→ What this task involves
Print the entire listing below word for word, leaving out the picture lines.

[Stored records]
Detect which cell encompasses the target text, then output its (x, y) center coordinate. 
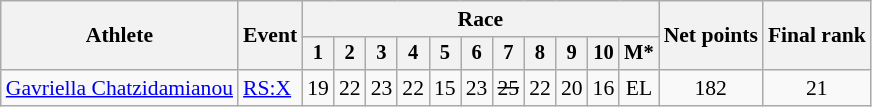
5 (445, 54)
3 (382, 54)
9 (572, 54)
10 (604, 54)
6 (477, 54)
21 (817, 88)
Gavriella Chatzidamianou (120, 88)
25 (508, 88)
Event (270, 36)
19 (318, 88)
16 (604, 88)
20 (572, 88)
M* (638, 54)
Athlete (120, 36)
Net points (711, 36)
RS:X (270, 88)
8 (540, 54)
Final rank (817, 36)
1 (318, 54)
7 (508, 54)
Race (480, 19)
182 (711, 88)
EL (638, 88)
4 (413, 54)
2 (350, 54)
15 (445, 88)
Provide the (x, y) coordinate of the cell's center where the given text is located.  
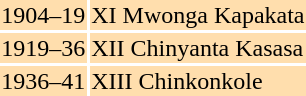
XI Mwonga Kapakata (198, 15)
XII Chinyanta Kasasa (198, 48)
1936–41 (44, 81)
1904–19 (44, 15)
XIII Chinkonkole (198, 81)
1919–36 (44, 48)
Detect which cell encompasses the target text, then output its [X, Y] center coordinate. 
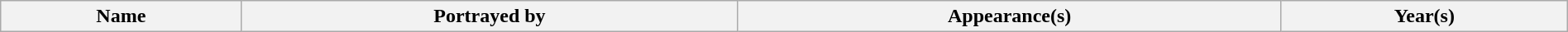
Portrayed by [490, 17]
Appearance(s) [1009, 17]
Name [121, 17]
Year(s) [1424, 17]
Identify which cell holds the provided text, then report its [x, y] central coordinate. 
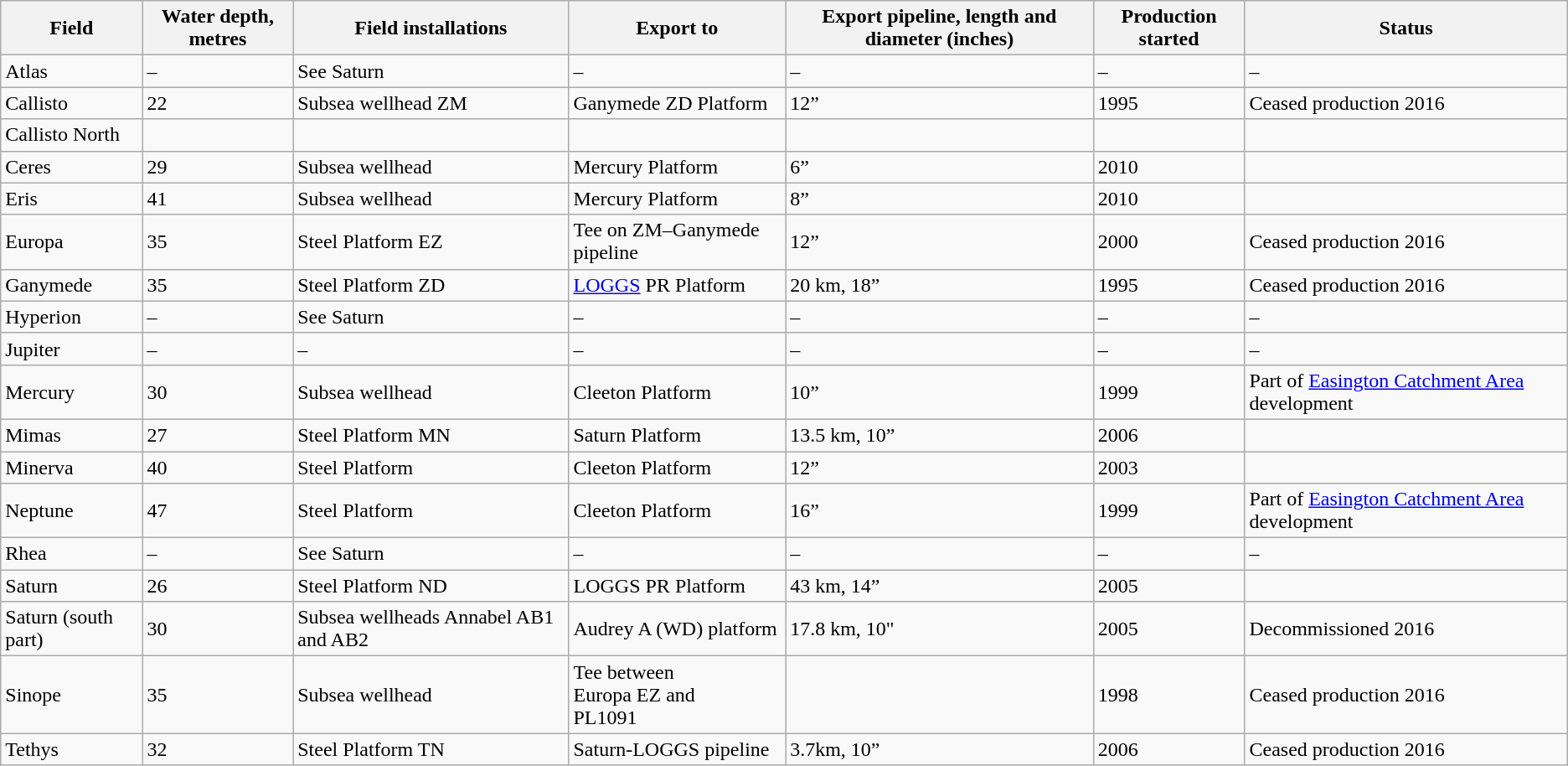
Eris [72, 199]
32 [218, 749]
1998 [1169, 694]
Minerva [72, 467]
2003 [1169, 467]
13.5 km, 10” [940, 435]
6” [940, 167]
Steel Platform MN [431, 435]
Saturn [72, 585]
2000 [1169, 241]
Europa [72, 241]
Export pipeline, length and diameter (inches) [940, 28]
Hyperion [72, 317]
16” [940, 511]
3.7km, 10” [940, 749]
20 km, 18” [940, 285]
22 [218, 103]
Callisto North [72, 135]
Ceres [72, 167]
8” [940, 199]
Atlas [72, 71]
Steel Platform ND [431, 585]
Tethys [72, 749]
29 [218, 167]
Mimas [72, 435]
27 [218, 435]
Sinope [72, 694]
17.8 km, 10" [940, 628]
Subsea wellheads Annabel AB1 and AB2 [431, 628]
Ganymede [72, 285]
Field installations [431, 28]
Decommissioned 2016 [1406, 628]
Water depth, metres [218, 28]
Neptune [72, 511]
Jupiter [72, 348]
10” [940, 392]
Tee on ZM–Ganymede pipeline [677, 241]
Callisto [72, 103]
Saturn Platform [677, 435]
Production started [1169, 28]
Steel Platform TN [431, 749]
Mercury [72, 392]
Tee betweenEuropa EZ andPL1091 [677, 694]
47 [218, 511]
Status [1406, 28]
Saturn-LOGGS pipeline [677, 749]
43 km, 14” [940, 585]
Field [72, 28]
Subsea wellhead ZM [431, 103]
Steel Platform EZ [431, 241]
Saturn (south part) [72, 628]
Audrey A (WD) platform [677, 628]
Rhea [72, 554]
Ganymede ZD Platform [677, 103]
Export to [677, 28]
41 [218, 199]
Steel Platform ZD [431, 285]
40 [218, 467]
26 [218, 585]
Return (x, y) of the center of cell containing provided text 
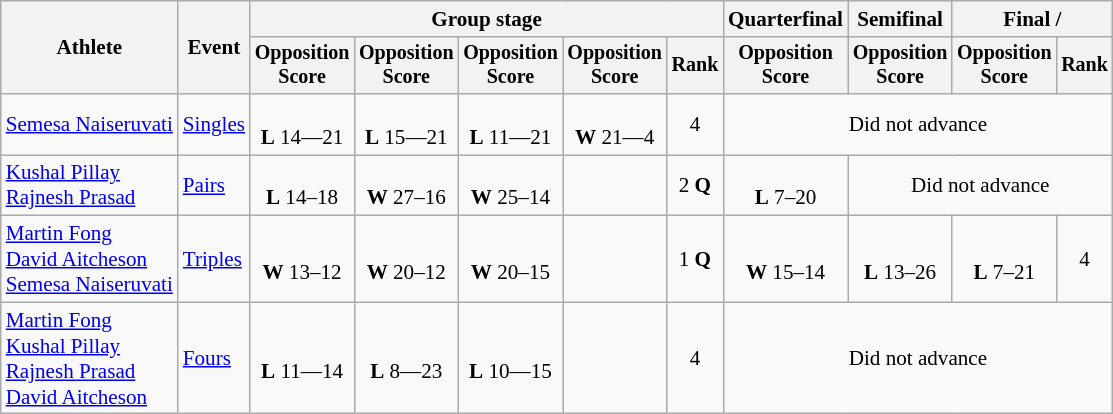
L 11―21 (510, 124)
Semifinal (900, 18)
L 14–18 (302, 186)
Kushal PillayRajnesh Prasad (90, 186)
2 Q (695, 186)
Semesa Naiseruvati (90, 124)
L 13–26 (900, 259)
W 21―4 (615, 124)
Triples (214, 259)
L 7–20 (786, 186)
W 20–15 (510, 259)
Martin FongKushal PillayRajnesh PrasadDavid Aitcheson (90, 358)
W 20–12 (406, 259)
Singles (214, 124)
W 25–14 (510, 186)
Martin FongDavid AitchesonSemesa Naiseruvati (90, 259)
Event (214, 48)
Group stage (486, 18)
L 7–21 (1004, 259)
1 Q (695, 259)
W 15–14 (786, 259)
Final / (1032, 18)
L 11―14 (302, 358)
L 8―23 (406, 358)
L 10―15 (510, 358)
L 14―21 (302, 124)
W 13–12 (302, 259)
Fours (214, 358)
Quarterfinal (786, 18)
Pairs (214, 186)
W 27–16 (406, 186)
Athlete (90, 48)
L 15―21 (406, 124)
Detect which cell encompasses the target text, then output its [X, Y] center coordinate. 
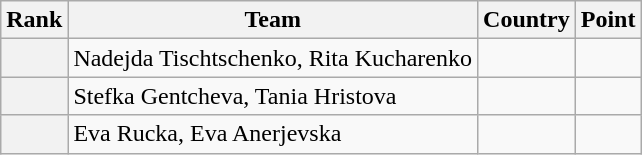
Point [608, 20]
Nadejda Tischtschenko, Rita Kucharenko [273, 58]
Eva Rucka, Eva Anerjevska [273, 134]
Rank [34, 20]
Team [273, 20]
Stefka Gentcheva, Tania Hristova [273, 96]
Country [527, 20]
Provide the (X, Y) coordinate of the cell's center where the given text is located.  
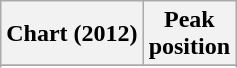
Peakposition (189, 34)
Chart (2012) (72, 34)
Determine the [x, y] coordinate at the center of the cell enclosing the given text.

→ Correct response
Detect which cell encompasses the target text, then output its (x, y) center coordinate. 
5 (445, 54)
3 (382, 54)
9 (572, 54)
10 (604, 54)
6 (477, 54)
21 (817, 88)
Gavriella Chatzidamianou (120, 88)
25 (508, 88)
Event (270, 36)
19 (318, 88)
16 (604, 88)
20 (572, 88)
M* (638, 54)
Athlete (120, 36)
Net points (711, 36)
RS:X (270, 88)
8 (540, 54)
Final rank (817, 36)
1 (318, 54)
7 (508, 54)
Race (480, 19)
182 (711, 88)
EL (638, 88)
4 (413, 54)
2 (350, 54)
15 (445, 88)
Provide the (x, y) coordinate of the cell's center where the given text is located.  
XI Mwonga Kapakata (198, 15)
XII Chinyanta Kasasa (198, 48)
1936–41 (44, 81)
1904–19 (44, 15)
XIII Chinkonkole (198, 81)
1919–36 (44, 48)
Detect which cell encompasses the target text, then output its [X, Y] center coordinate. 
Portrayed by [490, 17]
Appearance(s) [1009, 17]
Name [121, 17]
Year(s) [1424, 17]
Identify which cell holds the provided text, then report its [x, y] central coordinate. 
Eris [72, 199]
32 [218, 749]
1998 [1169, 694]
Minerva [72, 467]
2003 [1169, 467]
13.5 km, 10” [940, 435]
6” [940, 167]
Steel Platform MN [431, 435]
Saturn [72, 585]
2000 [1169, 241]
Europa [72, 241]
Export pipeline, length and diameter (inches) [940, 28]
Hyperion [72, 317]
16” [940, 511]
3.7km, 10” [940, 749]
20 km, 18” [940, 285]
22 [218, 103]
Callisto North [72, 135]
Ceres [72, 167]
8” [940, 199]
Atlas [72, 71]
Steel Platform ND [431, 585]
Tethys [72, 749]
29 [218, 167]
Mimas [72, 435]
27 [218, 435]
Sinope [72, 694]
17.8 km, 10" [940, 628]
Subsea wellheads Annabel AB1 and AB2 [431, 628]
Ganymede [72, 285]
Field installations [431, 28]
Decommissioned 2016 [1406, 628]
Water depth, metres [218, 28]
Neptune [72, 511]
Jupiter [72, 348]
10” [940, 392]
Tee on ZM–Ganymede pipeline [677, 241]
Callisto [72, 103]
Saturn Platform [677, 435]
Production started [1169, 28]
Steel Platform TN [431, 749]
Mercury [72, 392]
Tee betweenEuropa EZ andPL1091 [677, 694]
47 [218, 511]
Status [1406, 28]
Saturn-LOGGS pipeline [677, 749]
43 km, 14” [940, 585]
Field [72, 28]
Subsea wellhead ZM [431, 103]
Steel Platform EZ [431, 241]
Saturn (south part) [72, 628]
Audrey A (WD) platform [677, 628]
Rhea [72, 554]
Ganymede ZD Platform [677, 103]
Export to [677, 28]
41 [218, 199]
Steel Platform ZD [431, 285]
40 [218, 467]
26 [218, 585]
Return (x, y) of the center of cell containing provided text 
L 11―21 (510, 124)
Semifinal (900, 18)
L 14–18 (302, 186)
Kushal PillayRajnesh Prasad (90, 186)
2 Q (695, 186)
Semesa Naiseruvati (90, 124)
L 13–26 (900, 259)
W 21―4 (615, 124)
Triples (214, 259)
L 7–20 (786, 186)
W 20–15 (510, 259)
Martin FongKushal PillayRajnesh PrasadDavid Aitcheson (90, 358)
W 20–12 (406, 259)
Singles (214, 124)
W 25–14 (510, 186)
Martin FongDavid AitchesonSemesa Naiseruvati (90, 259)
Event (214, 48)
Group stage (486, 18)
L 7–21 (1004, 259)
1 Q (695, 259)
W 15–14 (786, 259)
Final / (1032, 18)
L 11―14 (302, 358)
L 8―23 (406, 358)
L 10―15 (510, 358)
L 14―21 (302, 124)
W 13–12 (302, 259)
Fours (214, 358)
Quarterfinal (786, 18)
Pairs (214, 186)
W 27–16 (406, 186)
Athlete (90, 48)
L 15―21 (406, 124)
Detect which cell encompasses the target text, then output its [X, Y] center coordinate. 
Point [608, 20]
Nadejda Tischtschenko, Rita Kucharenko [273, 58]
Eva Rucka, Eva Anerjevska [273, 134]
Rank [34, 20]
Team [273, 20]
Stefka Gentcheva, Tania Hristova [273, 96]
Country [527, 20]
Provide the (X, Y) coordinate of the cell's center where the given text is located.  
Peakposition (189, 34)
Chart (2012) (72, 34)
Determine the [x, y] coordinate at the center of the cell enclosing the given text.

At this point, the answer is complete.